- _Data for this exercise_:
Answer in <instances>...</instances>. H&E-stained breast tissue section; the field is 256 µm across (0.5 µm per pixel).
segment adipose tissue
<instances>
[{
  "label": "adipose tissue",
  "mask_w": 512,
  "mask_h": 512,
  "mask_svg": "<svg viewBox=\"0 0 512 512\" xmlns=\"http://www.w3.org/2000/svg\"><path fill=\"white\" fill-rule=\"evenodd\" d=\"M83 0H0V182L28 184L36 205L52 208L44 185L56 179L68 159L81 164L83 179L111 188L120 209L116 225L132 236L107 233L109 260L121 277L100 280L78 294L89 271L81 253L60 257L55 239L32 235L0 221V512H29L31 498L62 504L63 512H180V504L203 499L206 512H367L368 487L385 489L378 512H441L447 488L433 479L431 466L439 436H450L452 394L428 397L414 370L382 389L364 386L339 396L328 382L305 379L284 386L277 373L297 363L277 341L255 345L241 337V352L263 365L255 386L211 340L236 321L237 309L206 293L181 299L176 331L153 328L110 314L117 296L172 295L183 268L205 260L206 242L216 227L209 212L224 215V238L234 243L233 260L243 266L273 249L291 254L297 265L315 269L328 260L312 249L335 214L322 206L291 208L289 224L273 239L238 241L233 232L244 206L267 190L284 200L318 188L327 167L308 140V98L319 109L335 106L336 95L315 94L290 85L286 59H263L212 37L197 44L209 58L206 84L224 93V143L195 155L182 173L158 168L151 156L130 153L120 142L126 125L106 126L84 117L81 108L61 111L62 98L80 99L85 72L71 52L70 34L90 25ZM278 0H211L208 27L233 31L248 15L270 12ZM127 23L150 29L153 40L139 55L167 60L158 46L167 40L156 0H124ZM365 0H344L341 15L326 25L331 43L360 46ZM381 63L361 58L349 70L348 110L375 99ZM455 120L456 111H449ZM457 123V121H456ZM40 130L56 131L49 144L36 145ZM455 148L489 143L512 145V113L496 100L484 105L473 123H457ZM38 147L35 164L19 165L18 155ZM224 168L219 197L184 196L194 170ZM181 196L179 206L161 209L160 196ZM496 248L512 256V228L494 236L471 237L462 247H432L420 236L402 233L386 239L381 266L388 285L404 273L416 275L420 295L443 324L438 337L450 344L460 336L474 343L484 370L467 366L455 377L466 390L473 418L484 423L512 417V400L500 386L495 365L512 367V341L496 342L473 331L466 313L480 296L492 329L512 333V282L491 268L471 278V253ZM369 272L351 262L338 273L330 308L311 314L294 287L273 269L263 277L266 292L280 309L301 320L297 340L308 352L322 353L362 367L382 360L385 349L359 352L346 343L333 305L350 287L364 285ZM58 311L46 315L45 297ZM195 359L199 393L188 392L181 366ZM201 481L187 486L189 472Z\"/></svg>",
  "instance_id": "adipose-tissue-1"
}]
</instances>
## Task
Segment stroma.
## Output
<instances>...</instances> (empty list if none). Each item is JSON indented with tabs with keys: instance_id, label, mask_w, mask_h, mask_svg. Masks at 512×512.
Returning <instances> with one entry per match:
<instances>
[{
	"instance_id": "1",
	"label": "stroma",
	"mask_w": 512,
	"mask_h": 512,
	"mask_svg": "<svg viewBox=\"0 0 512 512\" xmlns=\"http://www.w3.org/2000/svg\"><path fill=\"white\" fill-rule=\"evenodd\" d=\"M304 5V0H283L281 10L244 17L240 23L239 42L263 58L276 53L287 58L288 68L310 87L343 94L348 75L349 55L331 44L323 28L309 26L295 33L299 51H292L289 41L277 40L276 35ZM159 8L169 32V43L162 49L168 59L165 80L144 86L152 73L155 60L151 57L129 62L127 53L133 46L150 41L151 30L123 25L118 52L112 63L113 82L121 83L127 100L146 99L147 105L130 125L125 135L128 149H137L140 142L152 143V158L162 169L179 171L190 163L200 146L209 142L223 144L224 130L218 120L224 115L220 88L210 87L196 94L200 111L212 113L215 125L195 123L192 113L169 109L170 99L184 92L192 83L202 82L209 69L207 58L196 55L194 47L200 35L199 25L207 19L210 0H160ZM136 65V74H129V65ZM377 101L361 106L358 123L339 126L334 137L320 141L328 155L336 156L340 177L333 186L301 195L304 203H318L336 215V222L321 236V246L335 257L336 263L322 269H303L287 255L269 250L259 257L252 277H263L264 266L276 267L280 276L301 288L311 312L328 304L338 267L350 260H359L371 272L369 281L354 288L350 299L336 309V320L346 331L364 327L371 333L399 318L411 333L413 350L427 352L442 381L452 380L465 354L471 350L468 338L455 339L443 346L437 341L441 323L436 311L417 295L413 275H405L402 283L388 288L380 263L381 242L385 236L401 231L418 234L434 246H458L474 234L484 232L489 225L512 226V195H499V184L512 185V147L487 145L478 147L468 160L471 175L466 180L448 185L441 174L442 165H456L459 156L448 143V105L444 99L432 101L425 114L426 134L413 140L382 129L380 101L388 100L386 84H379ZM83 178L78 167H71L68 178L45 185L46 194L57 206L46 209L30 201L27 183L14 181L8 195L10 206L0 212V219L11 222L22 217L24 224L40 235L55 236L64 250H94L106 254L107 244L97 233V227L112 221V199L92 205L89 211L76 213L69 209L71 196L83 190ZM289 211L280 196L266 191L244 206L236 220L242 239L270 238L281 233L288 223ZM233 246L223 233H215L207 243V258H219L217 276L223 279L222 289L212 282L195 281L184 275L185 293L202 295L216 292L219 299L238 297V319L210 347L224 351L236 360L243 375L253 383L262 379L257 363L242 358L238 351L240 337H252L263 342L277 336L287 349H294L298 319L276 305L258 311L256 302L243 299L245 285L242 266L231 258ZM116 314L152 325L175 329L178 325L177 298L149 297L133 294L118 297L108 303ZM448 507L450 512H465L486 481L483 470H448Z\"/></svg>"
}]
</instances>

- _Exercise instructions_: Copy down the whole of the data above, matching it exactly.

- _Complete response_:
Answer in <instances>...</instances>. H&E-stained breast tissue section; the field is 256 µm across (0.5 µm per pixel).
segment adipose tissue
<instances>
[{
  "label": "adipose tissue",
  "mask_w": 512,
  "mask_h": 512,
  "mask_svg": "<svg viewBox=\"0 0 512 512\" xmlns=\"http://www.w3.org/2000/svg\"><path fill=\"white\" fill-rule=\"evenodd\" d=\"M83 0H0V182L28 184L36 205L52 208L44 185L56 179L68 159L81 164L83 179L111 188L120 209L116 225L132 236L107 233L109 260L121 277L100 280L78 294L89 271L81 253L60 257L55 239L32 235L0 221V512H29L31 498L62 504L63 512H180V504L203 499L206 512H367L368 487L385 489L378 512H441L447 488L433 479L431 466L439 436H450L452 394L428 397L414 370L382 389L364 386L339 396L328 382L305 379L284 386L277 373L297 363L277 341L255 345L241 337V352L263 365L255 386L211 340L236 321L237 309L206 293L181 299L176 331L153 328L110 314L117 296L172 295L183 268L205 260L206 242L216 227L209 212L224 215V238L234 243L233 260L243 266L273 249L291 254L297 265L315 269L328 260L312 249L335 214L322 206L291 208L289 224L273 239L238 241L233 232L244 206L267 190L284 200L318 188L327 167L308 140V98L319 109L335 106L336 95L315 94L290 85L286 59H263L212 37L197 44L209 58L206 84L224 93V143L195 155L182 173L158 168L151 156L130 153L120 142L126 125L106 126L84 117L81 108L61 111L62 98L80 99L85 72L71 52L70 34L90 25ZM278 0H211L208 27L233 31L248 15L270 12ZM127 23L150 29L153 40L139 55L167 60L158 46L167 40L156 0H124ZM365 0H344L341 15L326 25L331 43L360 46ZM381 63L361 58L349 70L348 110L375 99ZM455 120L456 111H449ZM457 123V121H456ZM40 130L56 131L49 144L36 145ZM455 148L489 143L512 145V113L496 100L484 105L473 123H457ZM38 147L35 164L19 165L18 155ZM224 168L219 197L184 196L194 170ZM181 196L179 206L161 209L160 196ZM496 248L512 256V228L494 236L471 237L462 247H432L420 236L402 233L386 239L381 266L388 285L404 273L416 275L420 295L443 324L438 337L450 344L460 336L474 343L484 370L467 366L455 377L466 390L473 418L484 423L512 417V400L500 386L495 365L512 367V341L496 342L473 331L466 313L480 296L492 329L512 333V282L491 268L471 278V253ZM369 272L351 262L338 273L330 308L311 314L294 287L273 269L263 277L266 292L280 309L301 320L297 340L308 352L322 353L362 367L382 360L385 349L359 352L346 343L333 305L350 287L364 285ZM58 311L46 315L45 297ZM195 359L199 393L188 392L181 366ZM201 481L187 486L189 472Z\"/></svg>",
  "instance_id": "adipose-tissue-1"
}]
</instances>
## Task
Segment stroma.
## Output
<instances>...</instances> (empty list if none). Each item is JSON indented with tabs with keys: instance_id, label, mask_w, mask_h, mask_svg. Masks at 512×512.
Returning <instances> with one entry per match:
<instances>
[{
	"instance_id": "1",
	"label": "stroma",
	"mask_w": 512,
	"mask_h": 512,
	"mask_svg": "<svg viewBox=\"0 0 512 512\" xmlns=\"http://www.w3.org/2000/svg\"><path fill=\"white\" fill-rule=\"evenodd\" d=\"M304 5V0H283L281 10L244 17L240 23L239 42L263 58L276 53L287 58L288 68L310 87L343 94L348 75L349 55L331 44L323 28L309 26L295 33L299 51H292L289 41L277 40L276 35ZM159 8L169 32V43L162 49L168 59L165 80L144 86L152 73L155 60L151 57L129 62L127 53L133 46L150 41L151 30L123 25L118 52L112 63L113 82L121 83L127 100L146 99L147 105L130 125L125 135L128 149H137L140 142L152 143V158L162 169L179 171L190 163L200 146L209 142L223 144L224 130L218 120L224 115L220 88L210 87L196 94L200 111L212 113L215 125L195 123L192 113L169 109L170 99L184 92L192 83L202 82L209 69L207 58L196 55L194 47L200 35L199 25L207 19L210 0H160ZM136 65V74H129V65ZM377 101L361 106L358 123L339 126L334 137L320 141L328 155L336 156L340 177L333 186L301 195L304 203H318L336 215V222L321 236V246L335 257L336 263L322 269H303L287 255L269 250L259 257L252 277H263L264 266L276 267L280 276L301 288L311 312L328 304L338 267L350 260H359L371 272L369 281L354 288L350 299L336 309V320L346 331L364 327L371 333L399 318L411 333L413 350L427 352L442 381L452 380L465 354L471 350L468 338L455 339L443 346L437 341L441 323L436 311L417 295L413 275H405L402 283L388 288L380 263L381 242L385 236L401 231L418 234L434 246H458L474 234L484 232L489 225L512 226V195H499V184L512 185V147L487 145L478 147L468 160L471 175L466 180L448 185L441 174L442 165H456L459 156L448 143V105L444 99L432 101L425 114L426 134L413 140L382 129L380 101L388 100L386 84H379ZM83 178L78 167H71L68 178L45 185L46 194L57 206L46 209L30 201L27 183L14 181L8 195L10 206L0 212V219L11 222L22 217L24 224L40 235L55 236L64 250H94L106 254L107 244L97 233V227L112 221V199L92 205L89 211L76 213L69 209L71 196L83 190ZM289 211L280 196L266 191L244 206L236 220L242 239L270 238L281 233L288 223ZM233 246L223 233H215L207 243V258H219L217 276L223 279L222 289L212 282L195 281L184 275L185 293L202 295L216 292L219 299L238 297V319L210 347L224 351L236 360L243 375L253 383L262 379L257 363L242 358L238 351L240 337H252L263 342L277 336L287 349H294L298 319L276 305L258 311L256 302L243 299L245 285L242 266L231 258ZM116 314L152 325L175 329L178 325L177 298L149 297L133 294L118 297L108 303ZM448 507L450 512H465L486 481L483 470H448Z\"/></svg>"
}]
</instances>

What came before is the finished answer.